**THE TASK:**
Copy each of the entries below faithfully, setting aside any pictures.

Coordinate-based change listings:
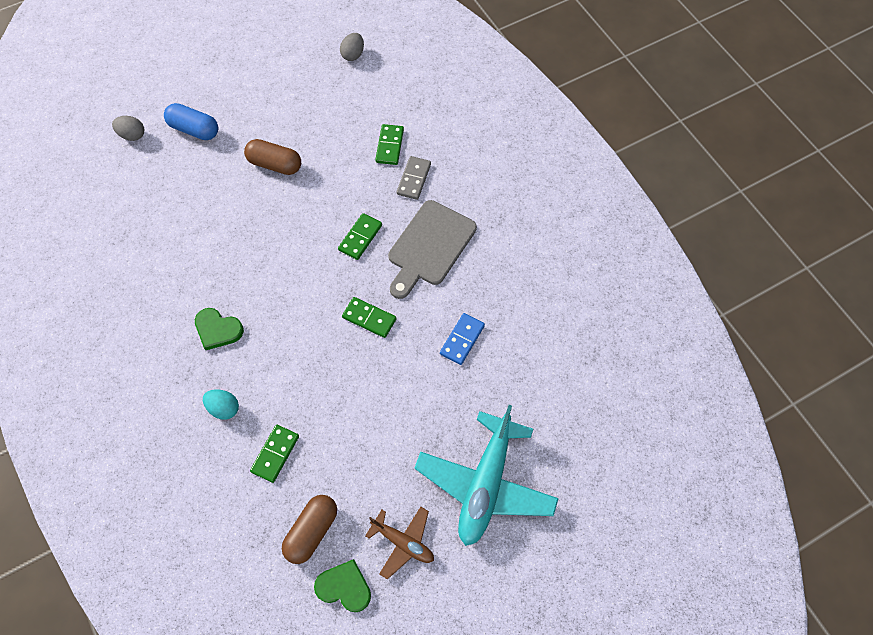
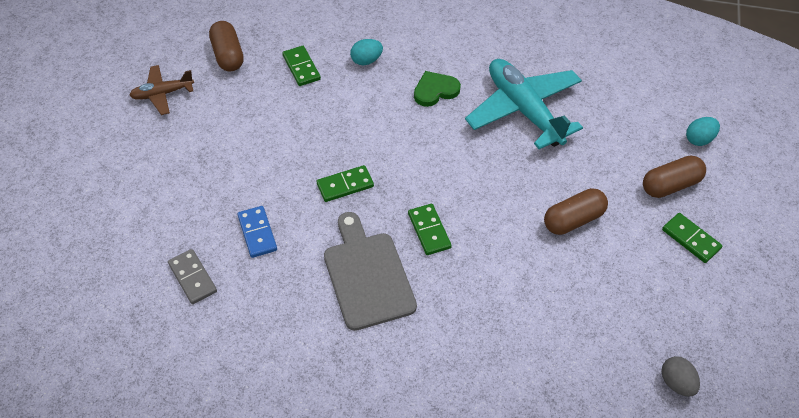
camera: 130 degrees right, 10 degrees down
(132, 135) = (699, 139): grey egg -> turquoise egg
(194, 129) = (670, 185): blue capsule -> brown capsule
(344, 587) = (175, 50): green heart -> none
(390, 146) = (514, 327): green domino -> green domino (690, 239)
(413, 179) = (454, 318): grey domino -> grey domino (193, 278)
(485, 484) = (138, 164): turquoise plane -> turquoise plane (524, 110)

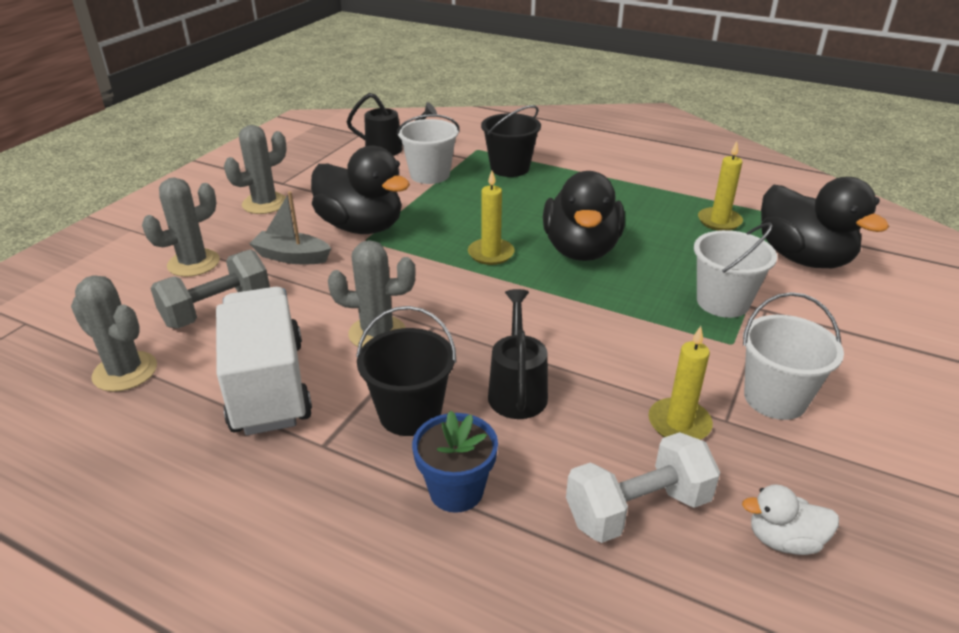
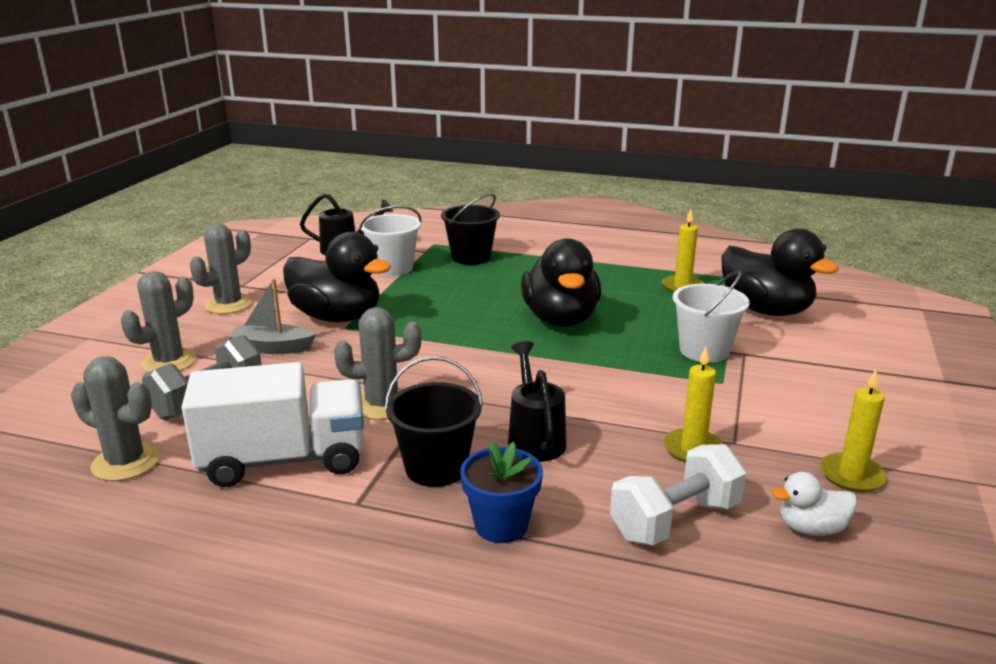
camera: 10 degrees left, 10 degrees down
(268, 386) = (284, 460): white truck -> white truck turned 105 degrees clockwise
(491, 254) = (474, 329): yellow candle -> yellow candle (851, 475)
(775, 398) = (772, 421): white bucket -> none

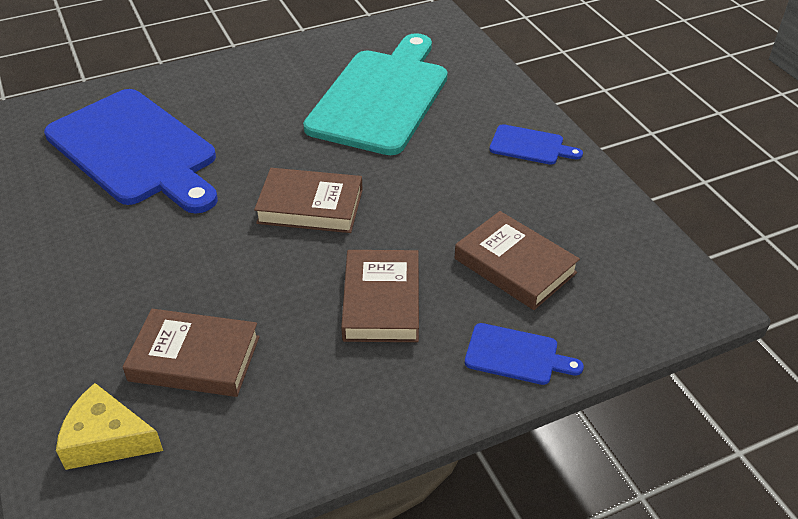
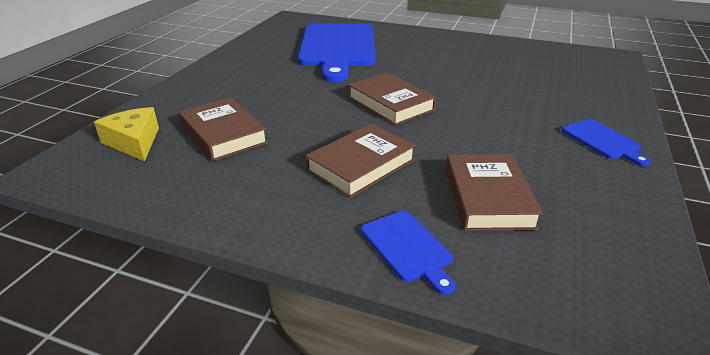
camera: 45 degrees right, 10 degrees down
(382, 97) = (515, 77): turquoise cutting board -> none

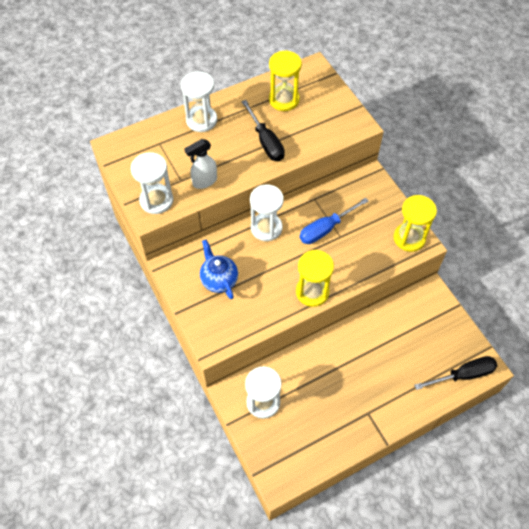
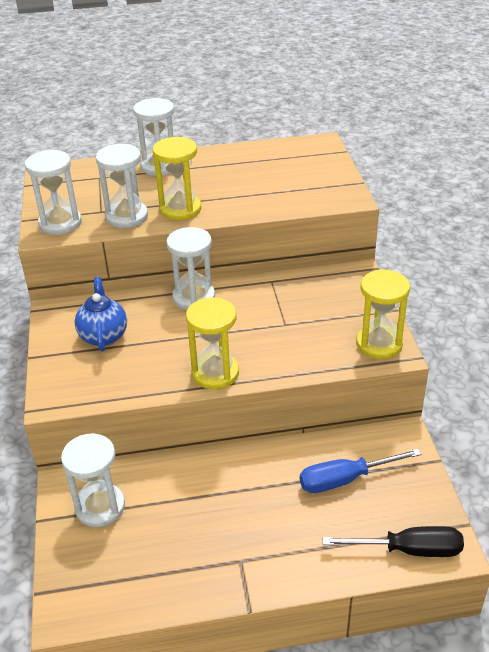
camera: 20 degrees right, 20 degrees down
(204, 181) = (127, 216): white spray bottle -> white hourglass
(266, 142) = (223, 195): black screwdriver -> none
(284, 100) = (268, 164): yellow hourglass -> yellow hourglass (180, 209)
(325, 229) = (269, 313): blue screwdriver -> blue screwdriver (345, 479)

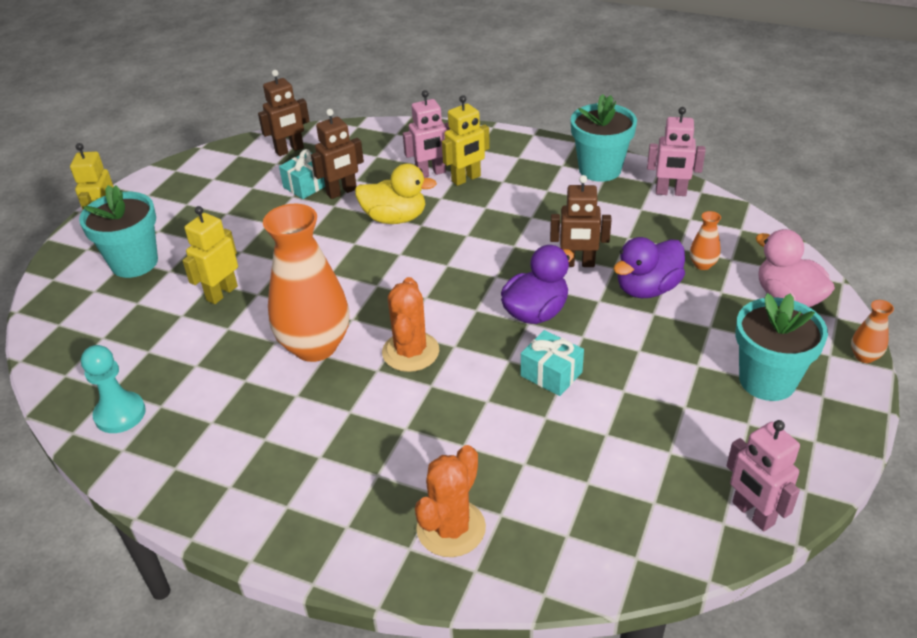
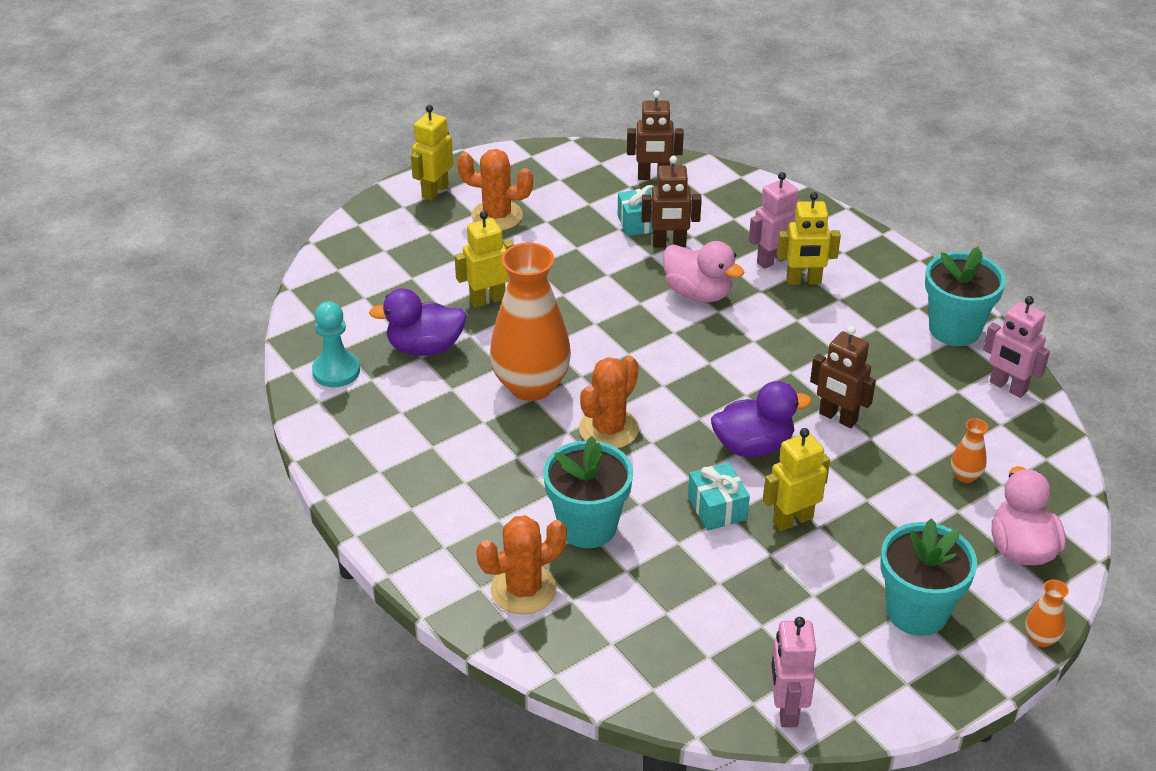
camera: 30 degrees right, 0 degrees up
(134, 263) = (434, 237): turquoise flower pot -> turquoise flower pot (587, 526)
(179, 225) = (497, 216): none -> orange cactus
(395, 218) = (698, 293): yellow duck -> pink duck
(431, 173) = (773, 260): pink robot -> pink robot turned 135 degrees clockwise
(615, 355) = (792, 520): none -> yellow robot
(647, 289) = (884, 473): purple duck -> purple duck (425, 348)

**PROBLEM SOLUTION:**
camera: 130 degrees right, 10 degrees down
(132, 135) = (699, 139): grey egg -> turquoise egg
(194, 129) = (670, 185): blue capsule -> brown capsule
(344, 587) = (175, 50): green heart -> none
(390, 146) = (514, 327): green domino -> green domino (690, 239)
(413, 179) = (454, 318): grey domino -> grey domino (193, 278)
(485, 484) = (138, 164): turquoise plane -> turquoise plane (524, 110)

camera: 10 degrees left, 10 degrees down
(268, 386) = (284, 460): white truck -> white truck turned 105 degrees clockwise
(491, 254) = (474, 329): yellow candle -> yellow candle (851, 475)
(775, 398) = (772, 421): white bucket -> none

camera: 45 degrees right, 10 degrees down
(382, 97) = (515, 77): turquoise cutting board -> none

camera: 20 degrees right, 20 degrees down
(204, 181) = (127, 216): white spray bottle -> white hourglass
(266, 142) = (223, 195): black screwdriver -> none
(284, 100) = (268, 164): yellow hourglass -> yellow hourglass (180, 209)
(325, 229) = (269, 313): blue screwdriver -> blue screwdriver (345, 479)

camera: 30 degrees right, 0 degrees up
(134, 263) = (434, 237): turquoise flower pot -> turquoise flower pot (587, 526)
(179, 225) = (497, 216): none -> orange cactus
(395, 218) = (698, 293): yellow duck -> pink duck
(431, 173) = (773, 260): pink robot -> pink robot turned 135 degrees clockwise
(615, 355) = (792, 520): none -> yellow robot
(647, 289) = (884, 473): purple duck -> purple duck (425, 348)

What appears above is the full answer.